__Task instructions__. Retype, character for character, the line containing "SCALE pin DT: A7 -> D13" along with each line after it through the end of the data, and only those.

__Detected change data__.

※

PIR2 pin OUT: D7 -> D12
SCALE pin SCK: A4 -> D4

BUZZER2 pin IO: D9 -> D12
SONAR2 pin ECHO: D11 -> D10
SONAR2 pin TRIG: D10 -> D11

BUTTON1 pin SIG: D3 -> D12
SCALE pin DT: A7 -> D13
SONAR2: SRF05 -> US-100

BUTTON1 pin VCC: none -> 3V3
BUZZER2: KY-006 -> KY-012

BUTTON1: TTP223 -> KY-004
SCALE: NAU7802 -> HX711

※

__Task answer__.
SCALE pin DT: A7 -> D13
SONAR2: SRF05 -> US-100

BUTTON1 pin VCC: none -> 3V3
BUZZER2: KY-006 -> KY-012

BUTTON1: TTP223 -> KY-004
SCALE: NAU7802 -> HX711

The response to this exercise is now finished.